Given material:
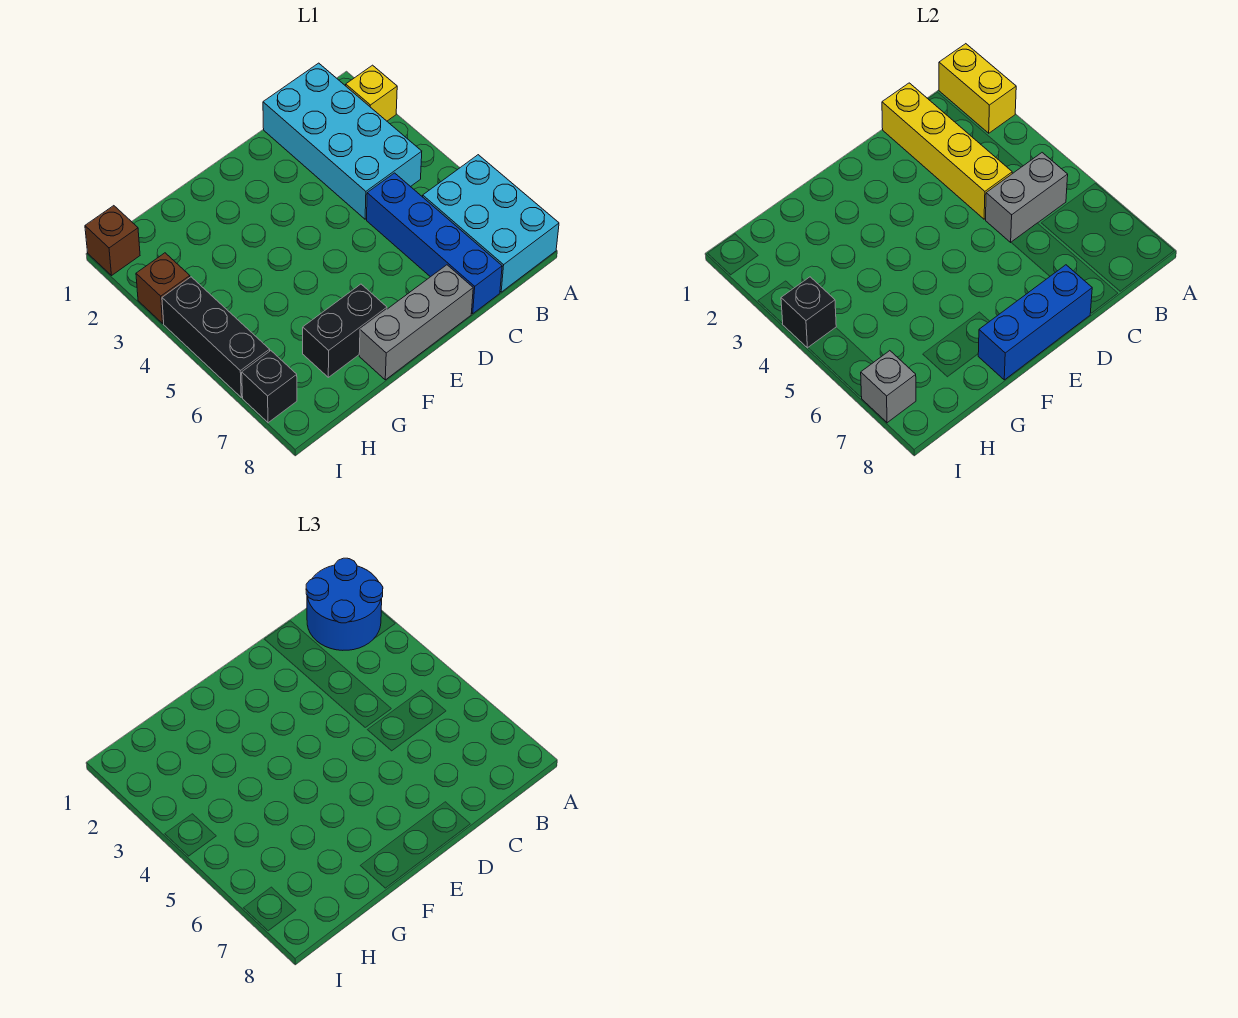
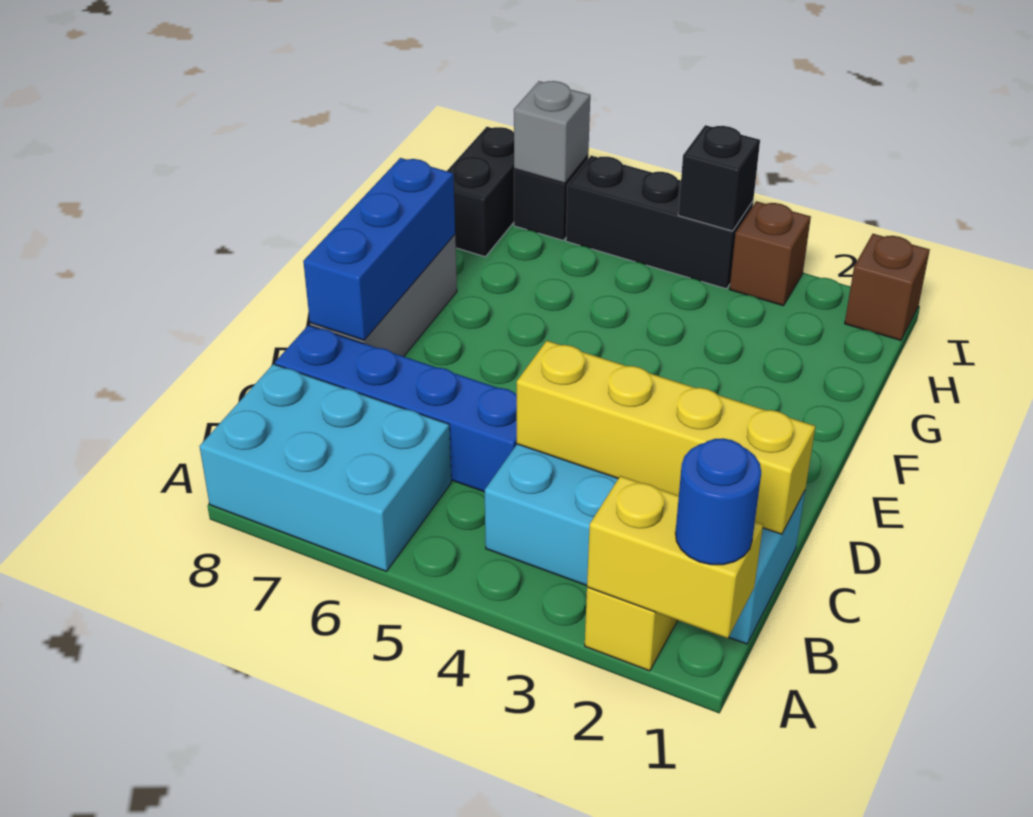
blue round brick A1:B2 level 3 -> blue round brick A1 level 3
grey brick B5:C5 level 2 -> none
black brick F7:G7 level 1 -> black brick H8:I8 level 1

Goal of the exercise: Copy out nothing but text: transcribe the listing exactly and skip each picture.

Exercise solution:
blue round brick A1:B2 level 3 -> blue round brick A1 level 3
grey brick B5:C5 level 2 -> none
black brick F7:G7 level 1 -> black brick H8:I8 level 1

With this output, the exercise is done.